RECORD SET section start

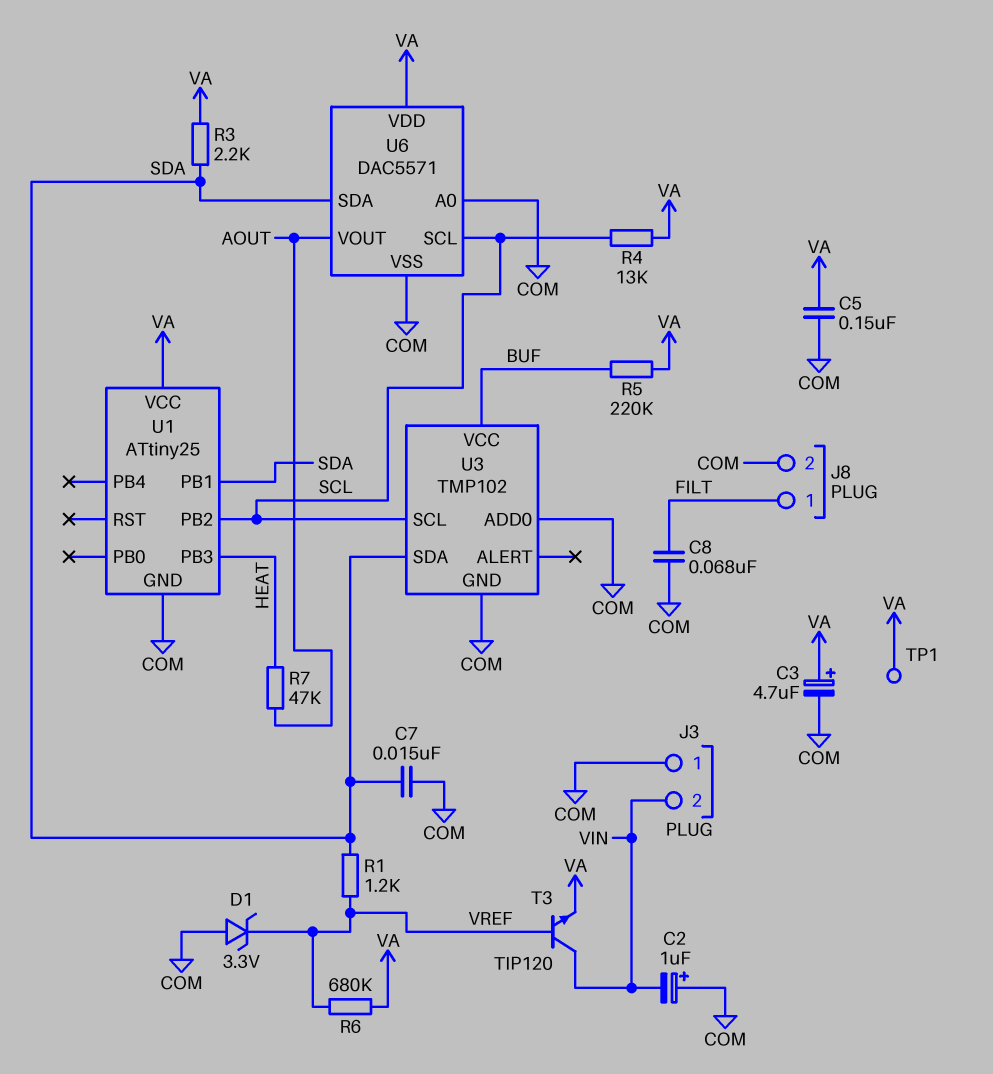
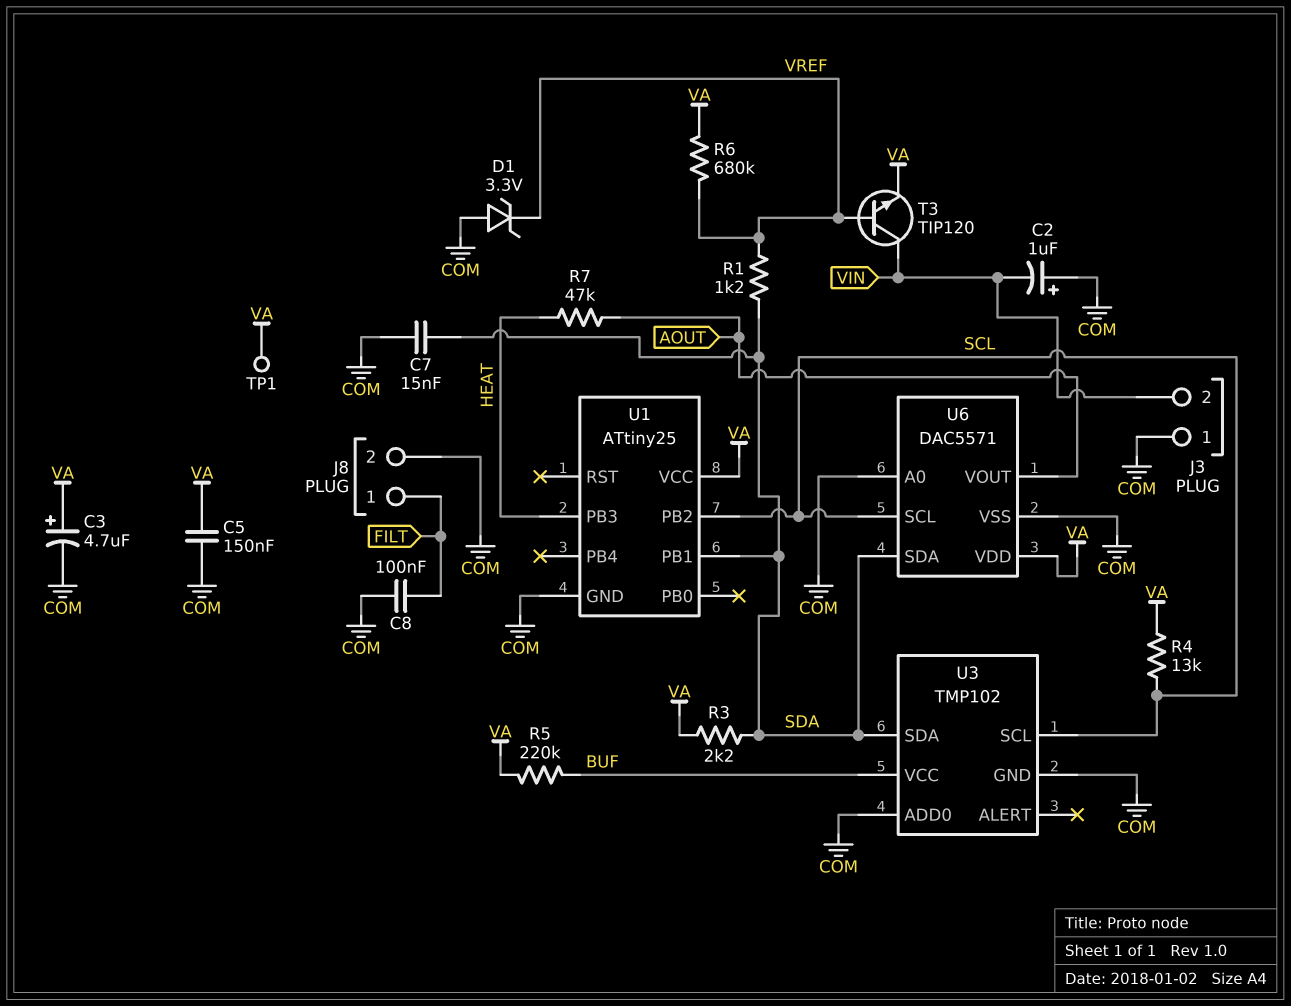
C8: 68nF (COM, FILT) -> 100nF (COM, FILT)

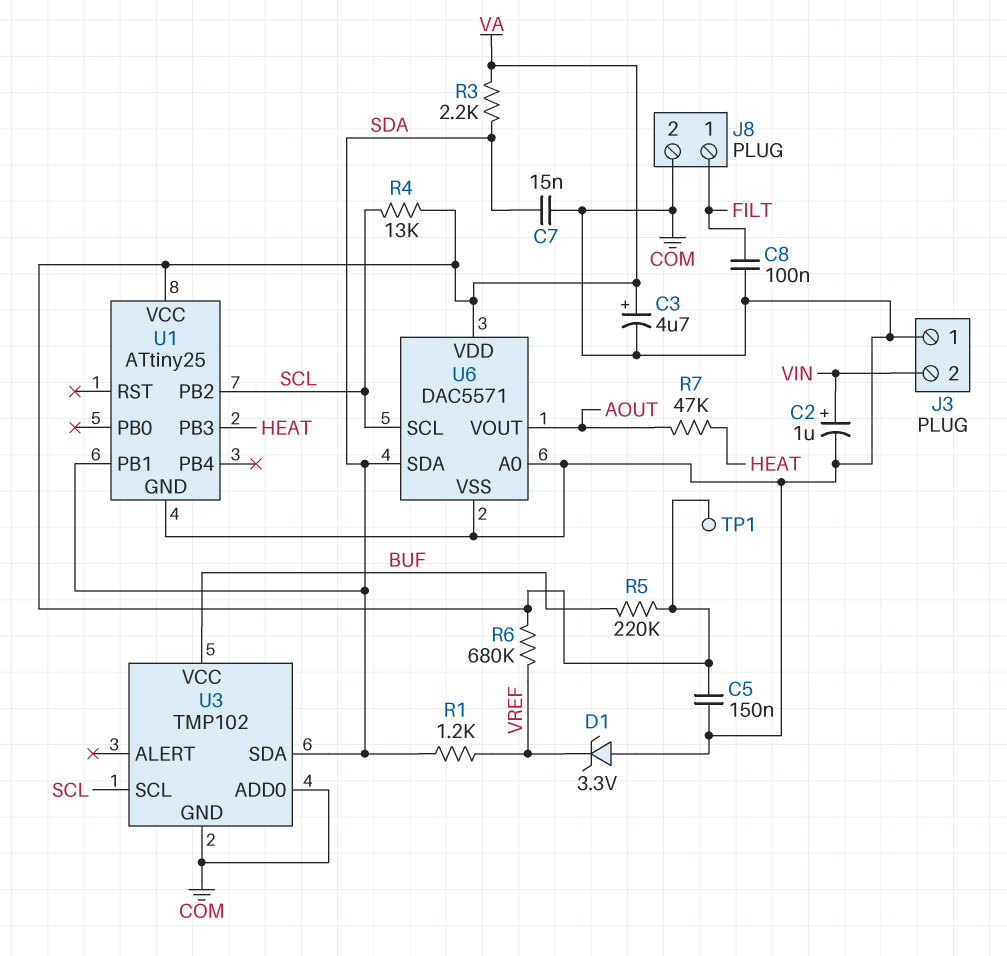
C2: 1uF (plus COM, minus VIN) -> 1uF (plus VIN, minus COM)
T3: NPN TIP120 (B VREF, C VIN, E VA) -> none

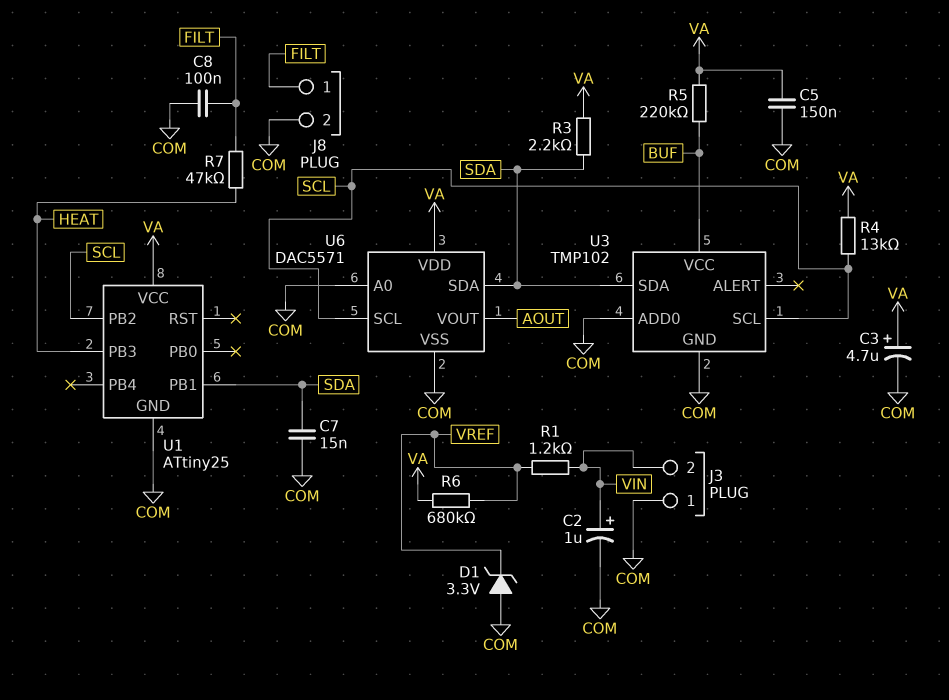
R1: 1.2k (SDA, VREF) -> 1.2k (VIN, VREF)
R7: 47k (AOUT, HEAT) -> 47k (FILT, HEAT)
TP1: test point (VA) -> none

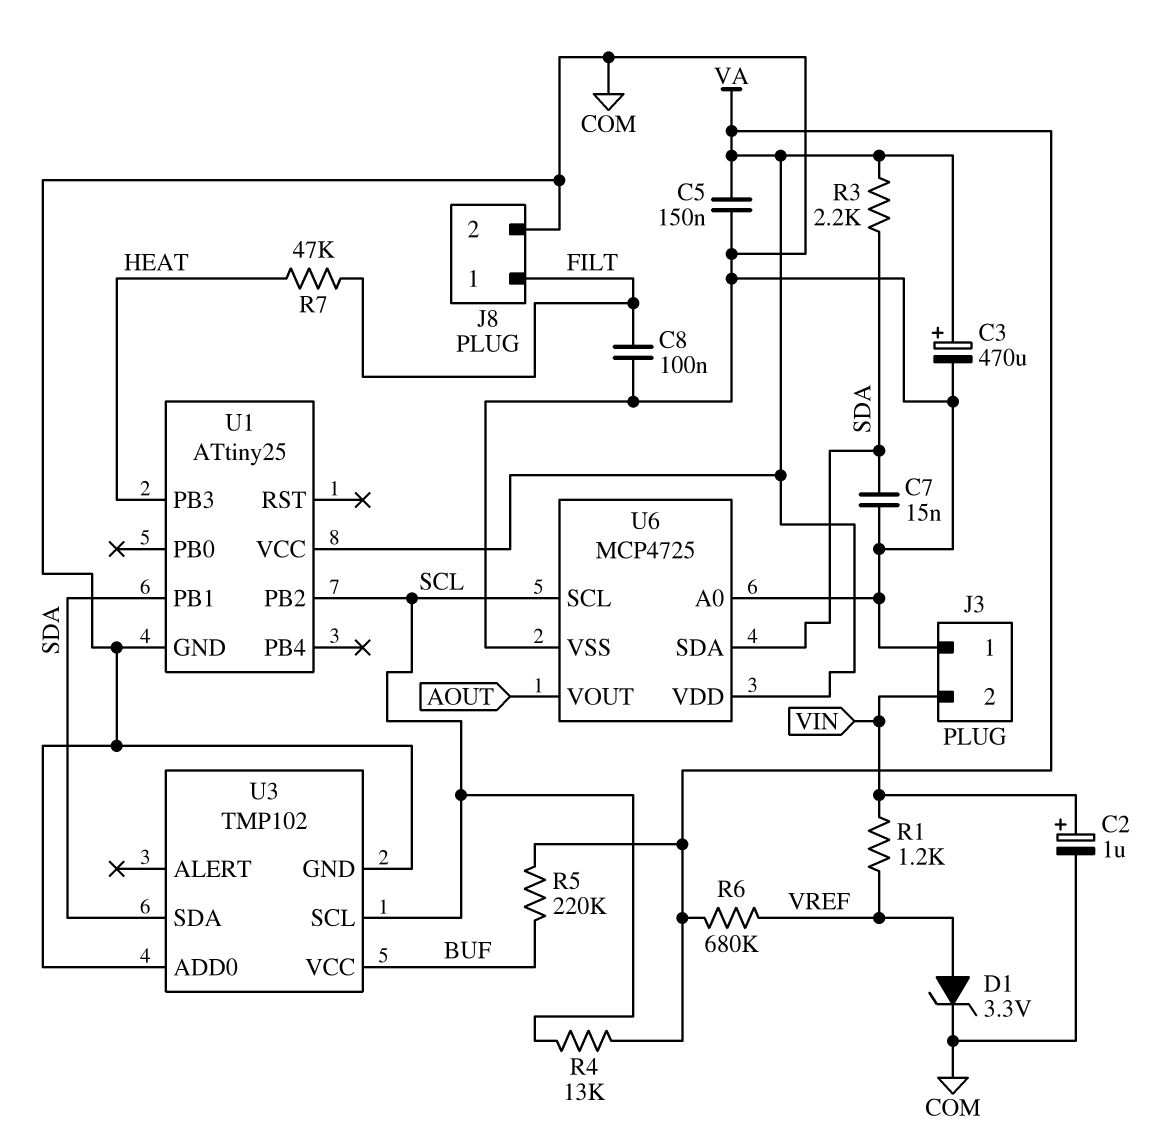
C3: 4.7uF (plus VA, minus COM) -> 470uF (plus VA, minus COM)
D1: zener 3.3V (A COM, K VREF) -> zener 3.3V (A VREF, K COM)
U6: DAC5571 -> MCP4725

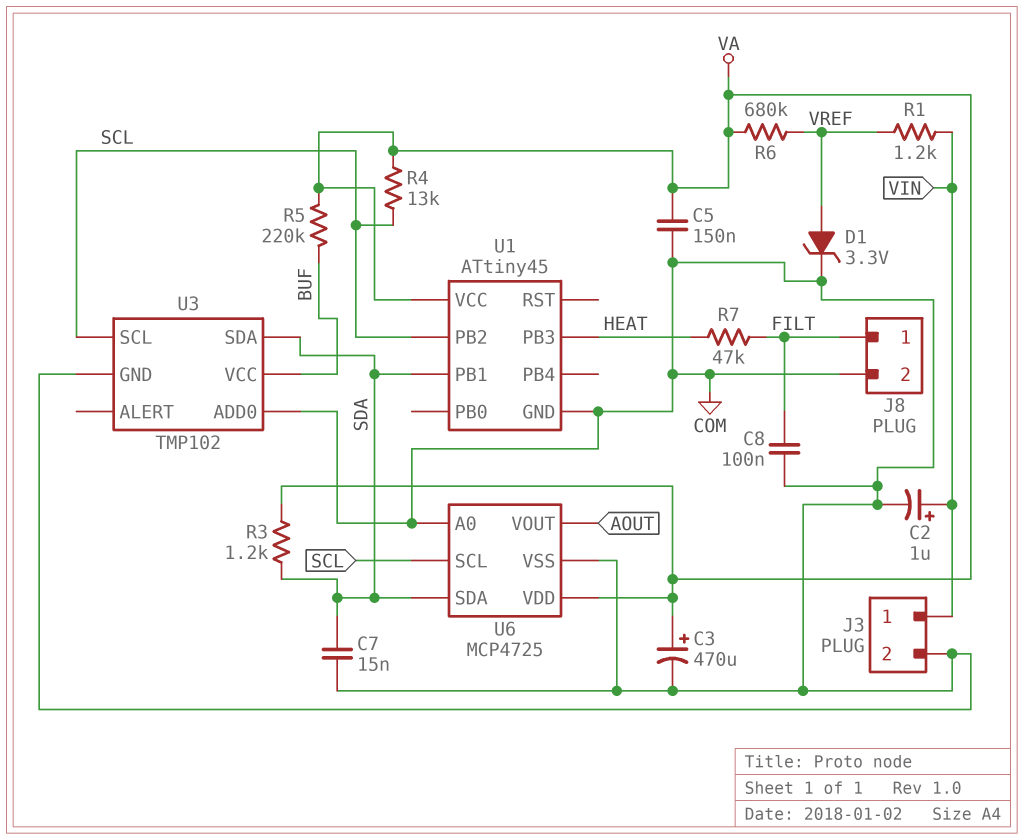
J3 pin 1: COM -> VIN
J3 pin 2: VIN -> COM
R3: 2.2k (SDA, VA) -> 1.2k (SDA, VA)
U1: ATtiny25 -> ATtiny45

RECORD SET section end

WHAT YOU WILL DO: Output exactly, and only, the lines running from the line containing "C2: 1uF (plus" to the last line of the entries above, omitting the pictures.

EXERCISE ANSWER:
C2: 1uF (plus COM, minus VIN) -> 1uF (plus VIN, minus COM)
T3: NPN TIP120 (B VREF, C VIN, E VA) -> none

R1: 1.2k (SDA, VREF) -> 1.2k (VIN, VREF)
R7: 47k (AOUT, HEAT) -> 47k (FILT, HEAT)
TP1: test point (VA) -> none

C3: 4.7uF (plus VA, minus COM) -> 470uF (plus VA, minus COM)
D1: zener 3.3V (A COM, K VREF) -> zener 3.3V (A VREF, K COM)
U6: DAC5571 -> MCP4725

J3 pin 1: COM -> VIN
J3 pin 2: VIN -> COM
R3: 2.2k (SDA, VA) -> 1.2k (SDA, VA)
U1: ATtiny25 -> ATtiny45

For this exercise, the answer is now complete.